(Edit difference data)
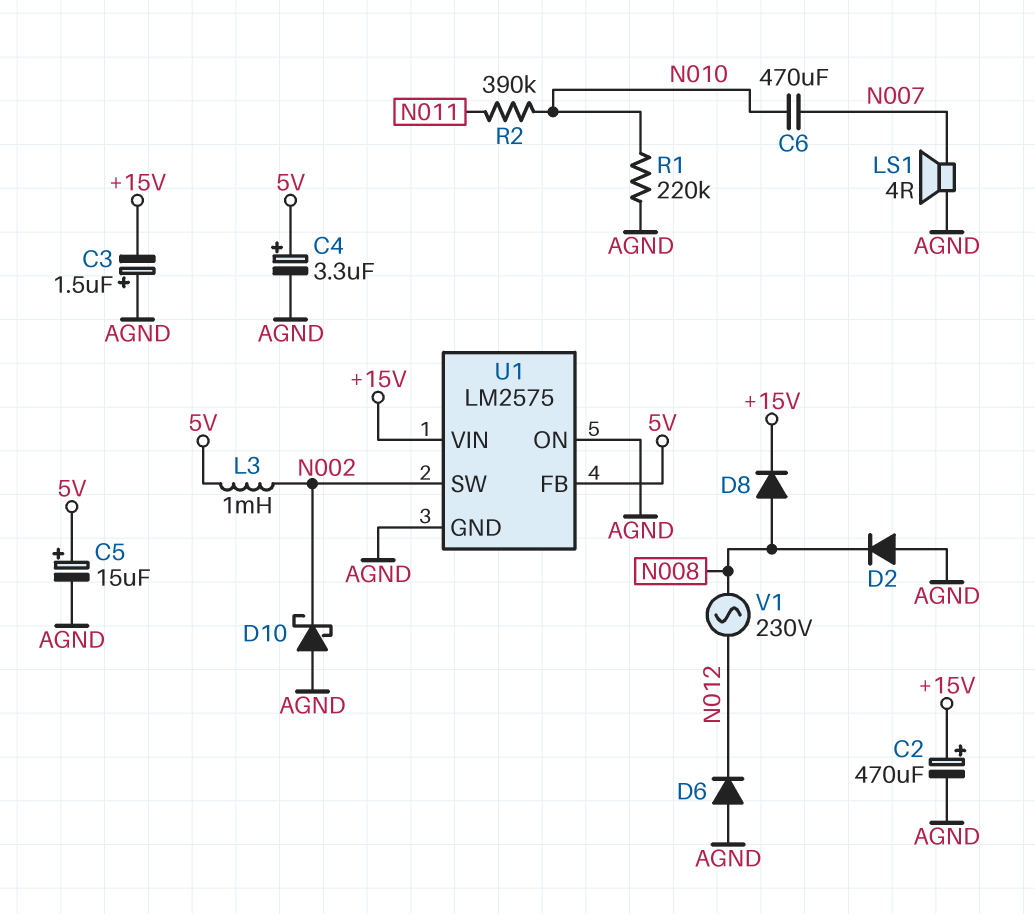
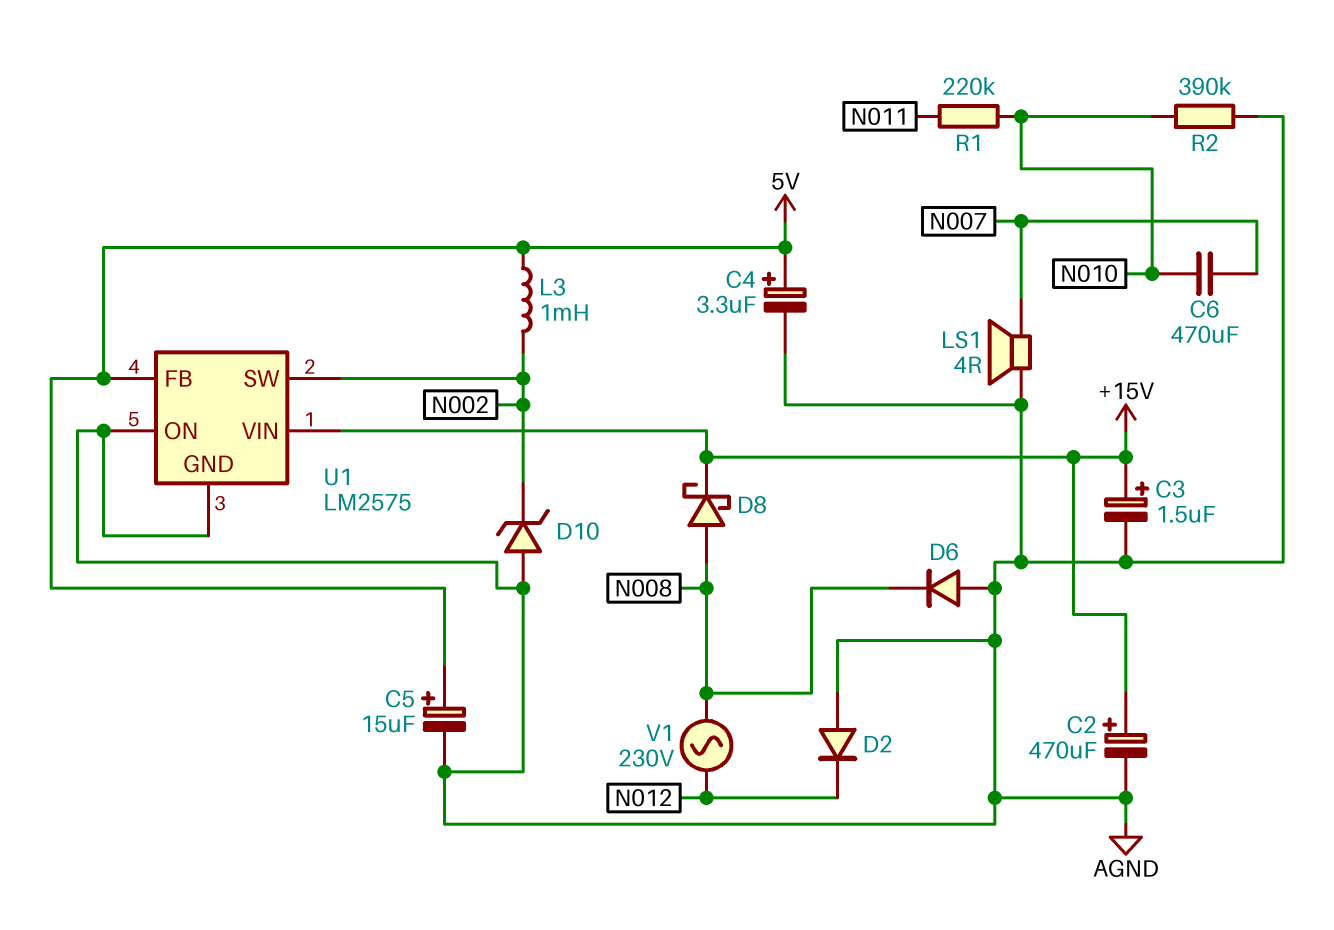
C3: 1.5uF (plus AGND, minus +15V) -> 1.5uF (plus +15V, minus AGND)
D2: diode (A AGND, K N008) -> diode (A AGND, K N012)
D6: diode (A AGND, K N012) -> diode (A AGND, K N008)
D8: diode (A N008, K +15V) -> schottky (A N008, K +15V)
D10: schottky (A AGND, K N002) -> zener (A AGND, K N002)
R1: 220k (AGND, N010) -> 220k (N010, N011)
R2: 390k (N010, N011) -> 390k (AGND, N010)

* **WHAT YOU HAVE TO DO**
Write out the data above precisely. Pictures stay out.

* **SOLUTION TO THE PROBLEM**
C3: 1.5uF (plus AGND, minus +15V) -> 1.5uF (plus +15V, minus AGND)
D2: diode (A AGND, K N008) -> diode (A AGND, K N012)
D6: diode (A AGND, K N012) -> diode (A AGND, K N008)
D8: diode (A N008, K +15V) -> schottky (A N008, K +15V)
D10: schottky (A AGND, K N002) -> zener (A AGND, K N002)
R1: 220k (AGND, N010) -> 220k (N010, N011)
R2: 390k (N010, N011) -> 390k (AGND, N010)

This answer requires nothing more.